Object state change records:
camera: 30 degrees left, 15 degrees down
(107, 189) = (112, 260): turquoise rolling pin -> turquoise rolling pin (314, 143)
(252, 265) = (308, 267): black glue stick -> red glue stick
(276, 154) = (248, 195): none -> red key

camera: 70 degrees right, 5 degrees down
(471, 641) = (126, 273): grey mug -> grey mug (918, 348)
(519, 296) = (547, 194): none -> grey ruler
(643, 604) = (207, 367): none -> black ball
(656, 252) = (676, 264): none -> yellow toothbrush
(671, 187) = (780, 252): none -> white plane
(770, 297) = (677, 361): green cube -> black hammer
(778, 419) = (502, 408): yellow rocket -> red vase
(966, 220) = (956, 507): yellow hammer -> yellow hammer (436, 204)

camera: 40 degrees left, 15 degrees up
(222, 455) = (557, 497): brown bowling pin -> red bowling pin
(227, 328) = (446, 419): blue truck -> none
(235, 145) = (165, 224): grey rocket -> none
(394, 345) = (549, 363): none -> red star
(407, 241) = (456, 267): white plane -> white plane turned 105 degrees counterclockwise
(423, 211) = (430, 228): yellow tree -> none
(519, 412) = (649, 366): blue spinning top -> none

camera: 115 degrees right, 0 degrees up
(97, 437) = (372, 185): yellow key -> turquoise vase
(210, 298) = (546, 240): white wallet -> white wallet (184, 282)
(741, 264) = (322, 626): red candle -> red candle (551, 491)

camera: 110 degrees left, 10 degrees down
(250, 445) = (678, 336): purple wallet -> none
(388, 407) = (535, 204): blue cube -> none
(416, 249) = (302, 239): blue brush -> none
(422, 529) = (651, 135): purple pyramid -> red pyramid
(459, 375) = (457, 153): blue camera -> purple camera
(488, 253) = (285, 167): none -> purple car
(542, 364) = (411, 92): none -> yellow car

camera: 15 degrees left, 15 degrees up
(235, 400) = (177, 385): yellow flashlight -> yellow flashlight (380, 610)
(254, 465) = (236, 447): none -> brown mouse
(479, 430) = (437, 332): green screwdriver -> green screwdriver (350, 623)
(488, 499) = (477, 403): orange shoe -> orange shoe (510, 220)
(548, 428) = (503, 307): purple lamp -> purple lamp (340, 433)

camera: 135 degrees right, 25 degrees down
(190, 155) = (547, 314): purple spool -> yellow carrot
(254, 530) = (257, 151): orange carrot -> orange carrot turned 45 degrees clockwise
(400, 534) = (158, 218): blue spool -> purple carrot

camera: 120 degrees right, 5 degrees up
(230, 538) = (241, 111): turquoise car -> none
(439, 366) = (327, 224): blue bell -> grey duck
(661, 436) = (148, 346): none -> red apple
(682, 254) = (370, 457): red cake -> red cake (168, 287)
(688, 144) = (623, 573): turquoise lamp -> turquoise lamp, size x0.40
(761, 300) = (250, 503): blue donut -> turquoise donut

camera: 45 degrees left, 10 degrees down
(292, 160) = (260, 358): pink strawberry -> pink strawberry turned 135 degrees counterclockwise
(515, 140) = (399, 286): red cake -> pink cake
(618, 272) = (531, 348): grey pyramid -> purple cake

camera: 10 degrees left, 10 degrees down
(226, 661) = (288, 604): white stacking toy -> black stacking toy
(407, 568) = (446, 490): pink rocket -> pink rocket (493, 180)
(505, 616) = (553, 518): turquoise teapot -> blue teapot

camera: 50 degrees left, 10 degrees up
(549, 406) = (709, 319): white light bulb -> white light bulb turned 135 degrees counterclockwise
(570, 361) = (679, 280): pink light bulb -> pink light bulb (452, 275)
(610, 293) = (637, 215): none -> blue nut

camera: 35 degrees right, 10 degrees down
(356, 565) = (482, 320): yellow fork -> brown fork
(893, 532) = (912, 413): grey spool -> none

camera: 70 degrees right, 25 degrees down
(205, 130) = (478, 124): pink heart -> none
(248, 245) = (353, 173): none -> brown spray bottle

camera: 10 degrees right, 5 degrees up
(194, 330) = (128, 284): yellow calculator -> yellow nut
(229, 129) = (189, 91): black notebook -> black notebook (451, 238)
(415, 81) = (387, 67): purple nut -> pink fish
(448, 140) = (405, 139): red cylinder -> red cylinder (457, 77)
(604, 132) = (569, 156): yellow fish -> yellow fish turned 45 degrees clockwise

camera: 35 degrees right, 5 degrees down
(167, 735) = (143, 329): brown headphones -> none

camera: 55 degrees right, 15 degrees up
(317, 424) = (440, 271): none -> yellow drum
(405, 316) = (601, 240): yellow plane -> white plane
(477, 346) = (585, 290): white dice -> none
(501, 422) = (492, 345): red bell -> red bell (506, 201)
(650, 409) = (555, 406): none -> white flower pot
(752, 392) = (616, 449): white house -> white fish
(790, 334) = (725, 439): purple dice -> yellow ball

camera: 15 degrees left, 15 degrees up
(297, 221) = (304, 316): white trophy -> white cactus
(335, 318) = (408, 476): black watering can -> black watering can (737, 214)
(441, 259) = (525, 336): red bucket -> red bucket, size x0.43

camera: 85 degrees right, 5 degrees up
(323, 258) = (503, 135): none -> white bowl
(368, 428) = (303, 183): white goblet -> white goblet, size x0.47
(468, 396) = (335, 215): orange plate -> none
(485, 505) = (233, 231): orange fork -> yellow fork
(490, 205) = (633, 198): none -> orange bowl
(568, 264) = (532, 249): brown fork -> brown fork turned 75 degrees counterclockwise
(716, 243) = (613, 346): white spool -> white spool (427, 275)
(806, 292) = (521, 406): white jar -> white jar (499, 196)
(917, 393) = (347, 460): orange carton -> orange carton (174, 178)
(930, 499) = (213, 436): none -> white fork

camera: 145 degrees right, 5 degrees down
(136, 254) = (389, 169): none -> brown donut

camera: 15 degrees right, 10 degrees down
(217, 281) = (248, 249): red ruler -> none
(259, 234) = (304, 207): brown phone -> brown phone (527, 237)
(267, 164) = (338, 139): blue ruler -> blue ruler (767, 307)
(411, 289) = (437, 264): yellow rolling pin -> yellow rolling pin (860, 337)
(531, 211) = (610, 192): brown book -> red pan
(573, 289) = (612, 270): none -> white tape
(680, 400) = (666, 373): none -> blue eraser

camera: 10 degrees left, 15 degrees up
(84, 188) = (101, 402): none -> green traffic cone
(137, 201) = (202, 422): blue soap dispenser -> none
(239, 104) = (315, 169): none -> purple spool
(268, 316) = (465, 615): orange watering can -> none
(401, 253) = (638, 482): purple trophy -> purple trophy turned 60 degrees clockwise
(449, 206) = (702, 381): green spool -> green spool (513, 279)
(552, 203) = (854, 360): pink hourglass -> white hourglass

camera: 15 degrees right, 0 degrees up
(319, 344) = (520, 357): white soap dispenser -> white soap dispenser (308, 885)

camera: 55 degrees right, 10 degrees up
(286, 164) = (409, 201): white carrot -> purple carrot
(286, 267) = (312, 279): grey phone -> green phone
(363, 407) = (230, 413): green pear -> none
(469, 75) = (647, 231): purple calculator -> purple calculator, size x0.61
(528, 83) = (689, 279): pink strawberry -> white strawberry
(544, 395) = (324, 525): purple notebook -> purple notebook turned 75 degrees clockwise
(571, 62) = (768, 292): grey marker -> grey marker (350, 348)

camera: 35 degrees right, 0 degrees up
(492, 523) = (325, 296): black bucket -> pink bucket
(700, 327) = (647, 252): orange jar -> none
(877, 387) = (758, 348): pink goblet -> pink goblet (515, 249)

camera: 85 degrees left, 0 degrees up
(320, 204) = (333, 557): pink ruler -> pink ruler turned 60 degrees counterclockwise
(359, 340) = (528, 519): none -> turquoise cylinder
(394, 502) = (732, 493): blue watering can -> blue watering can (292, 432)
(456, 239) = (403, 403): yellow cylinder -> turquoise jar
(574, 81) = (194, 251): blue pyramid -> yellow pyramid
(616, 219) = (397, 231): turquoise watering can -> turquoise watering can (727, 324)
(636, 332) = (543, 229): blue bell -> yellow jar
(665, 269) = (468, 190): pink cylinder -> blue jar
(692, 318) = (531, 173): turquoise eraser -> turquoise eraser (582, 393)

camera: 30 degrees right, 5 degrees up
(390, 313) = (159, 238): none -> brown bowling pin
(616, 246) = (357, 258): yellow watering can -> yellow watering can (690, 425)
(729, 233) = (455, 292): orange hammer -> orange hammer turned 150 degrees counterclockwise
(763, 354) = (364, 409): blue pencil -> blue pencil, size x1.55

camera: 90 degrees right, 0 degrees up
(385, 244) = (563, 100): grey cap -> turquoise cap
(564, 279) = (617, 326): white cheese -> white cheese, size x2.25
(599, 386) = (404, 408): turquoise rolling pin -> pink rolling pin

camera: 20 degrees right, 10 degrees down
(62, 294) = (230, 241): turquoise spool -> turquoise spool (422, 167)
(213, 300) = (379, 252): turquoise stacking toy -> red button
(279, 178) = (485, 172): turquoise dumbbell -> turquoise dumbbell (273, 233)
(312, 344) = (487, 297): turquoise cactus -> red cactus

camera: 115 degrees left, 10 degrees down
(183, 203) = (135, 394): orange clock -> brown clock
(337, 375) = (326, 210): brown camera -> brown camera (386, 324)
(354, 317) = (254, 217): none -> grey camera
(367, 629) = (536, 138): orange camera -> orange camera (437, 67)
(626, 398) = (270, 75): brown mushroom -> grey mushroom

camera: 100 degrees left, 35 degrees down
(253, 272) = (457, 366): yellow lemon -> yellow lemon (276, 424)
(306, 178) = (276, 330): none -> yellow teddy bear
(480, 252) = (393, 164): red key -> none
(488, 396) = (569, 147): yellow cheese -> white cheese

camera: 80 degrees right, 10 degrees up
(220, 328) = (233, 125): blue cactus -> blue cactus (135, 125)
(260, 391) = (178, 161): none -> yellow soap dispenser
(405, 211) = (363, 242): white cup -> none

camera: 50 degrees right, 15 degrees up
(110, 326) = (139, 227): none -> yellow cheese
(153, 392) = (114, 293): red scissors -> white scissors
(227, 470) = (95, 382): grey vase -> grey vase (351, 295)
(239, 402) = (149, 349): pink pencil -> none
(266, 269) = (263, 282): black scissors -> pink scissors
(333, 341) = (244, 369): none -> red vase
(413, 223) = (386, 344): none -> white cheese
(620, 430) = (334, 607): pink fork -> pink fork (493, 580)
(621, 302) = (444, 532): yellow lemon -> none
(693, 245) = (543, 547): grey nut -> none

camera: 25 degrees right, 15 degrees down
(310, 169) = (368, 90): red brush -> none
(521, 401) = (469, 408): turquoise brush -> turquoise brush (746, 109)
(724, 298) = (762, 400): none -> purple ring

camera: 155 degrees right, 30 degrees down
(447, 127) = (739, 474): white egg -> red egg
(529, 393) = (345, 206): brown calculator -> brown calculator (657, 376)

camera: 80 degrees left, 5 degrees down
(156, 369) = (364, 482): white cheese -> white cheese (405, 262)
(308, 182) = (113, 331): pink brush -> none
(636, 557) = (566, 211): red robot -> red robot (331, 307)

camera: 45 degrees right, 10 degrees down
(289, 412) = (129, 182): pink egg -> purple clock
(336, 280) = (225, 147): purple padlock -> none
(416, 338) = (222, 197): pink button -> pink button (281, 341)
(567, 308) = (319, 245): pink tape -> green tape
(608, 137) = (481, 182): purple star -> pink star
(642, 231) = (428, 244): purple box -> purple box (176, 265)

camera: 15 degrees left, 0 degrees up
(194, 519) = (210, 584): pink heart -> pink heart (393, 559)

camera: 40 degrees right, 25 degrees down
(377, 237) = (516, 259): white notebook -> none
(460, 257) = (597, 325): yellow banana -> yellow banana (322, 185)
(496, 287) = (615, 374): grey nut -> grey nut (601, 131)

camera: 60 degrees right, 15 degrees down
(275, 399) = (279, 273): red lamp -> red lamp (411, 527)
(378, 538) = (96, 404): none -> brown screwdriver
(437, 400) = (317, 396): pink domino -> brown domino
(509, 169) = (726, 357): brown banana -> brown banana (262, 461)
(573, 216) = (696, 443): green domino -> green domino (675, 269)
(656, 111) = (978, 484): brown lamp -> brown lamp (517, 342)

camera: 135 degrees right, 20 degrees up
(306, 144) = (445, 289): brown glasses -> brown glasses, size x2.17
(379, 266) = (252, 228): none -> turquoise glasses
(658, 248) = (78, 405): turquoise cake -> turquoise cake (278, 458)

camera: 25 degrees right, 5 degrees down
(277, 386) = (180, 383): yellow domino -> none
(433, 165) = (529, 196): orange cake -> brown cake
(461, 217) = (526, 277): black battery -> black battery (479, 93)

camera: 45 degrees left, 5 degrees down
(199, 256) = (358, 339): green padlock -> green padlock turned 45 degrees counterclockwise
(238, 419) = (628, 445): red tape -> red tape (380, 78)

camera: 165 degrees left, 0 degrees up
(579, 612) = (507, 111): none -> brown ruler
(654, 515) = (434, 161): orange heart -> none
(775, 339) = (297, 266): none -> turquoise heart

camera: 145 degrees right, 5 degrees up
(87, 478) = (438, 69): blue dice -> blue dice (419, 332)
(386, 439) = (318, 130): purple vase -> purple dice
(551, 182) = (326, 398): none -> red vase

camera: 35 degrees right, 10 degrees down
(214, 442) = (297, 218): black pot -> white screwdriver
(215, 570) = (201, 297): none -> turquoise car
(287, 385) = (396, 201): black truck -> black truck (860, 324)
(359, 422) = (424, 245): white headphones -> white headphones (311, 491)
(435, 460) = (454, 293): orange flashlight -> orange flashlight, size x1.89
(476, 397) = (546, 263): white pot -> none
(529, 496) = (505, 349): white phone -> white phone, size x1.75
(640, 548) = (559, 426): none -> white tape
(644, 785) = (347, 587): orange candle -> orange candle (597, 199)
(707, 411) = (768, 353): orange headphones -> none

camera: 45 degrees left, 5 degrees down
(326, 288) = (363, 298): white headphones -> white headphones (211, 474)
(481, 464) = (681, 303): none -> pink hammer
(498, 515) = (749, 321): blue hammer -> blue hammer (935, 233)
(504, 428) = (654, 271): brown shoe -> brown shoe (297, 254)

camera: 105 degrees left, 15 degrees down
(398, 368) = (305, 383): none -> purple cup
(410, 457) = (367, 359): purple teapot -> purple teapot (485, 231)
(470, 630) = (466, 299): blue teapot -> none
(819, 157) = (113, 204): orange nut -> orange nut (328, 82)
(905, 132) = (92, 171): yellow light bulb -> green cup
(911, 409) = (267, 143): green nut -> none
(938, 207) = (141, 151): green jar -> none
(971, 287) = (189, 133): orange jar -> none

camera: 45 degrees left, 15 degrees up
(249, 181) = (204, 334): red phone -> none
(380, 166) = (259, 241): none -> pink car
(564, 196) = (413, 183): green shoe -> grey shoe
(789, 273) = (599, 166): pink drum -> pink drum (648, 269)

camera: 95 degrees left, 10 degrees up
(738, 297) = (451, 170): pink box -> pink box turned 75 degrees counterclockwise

:: Problem requirements ::
In the records, which lines mention the word "star"? Copy those lines.

:: Solution below ::
(394, 345) = (549, 363): none -> red star
(608, 137) = (481, 182): purple star -> pink star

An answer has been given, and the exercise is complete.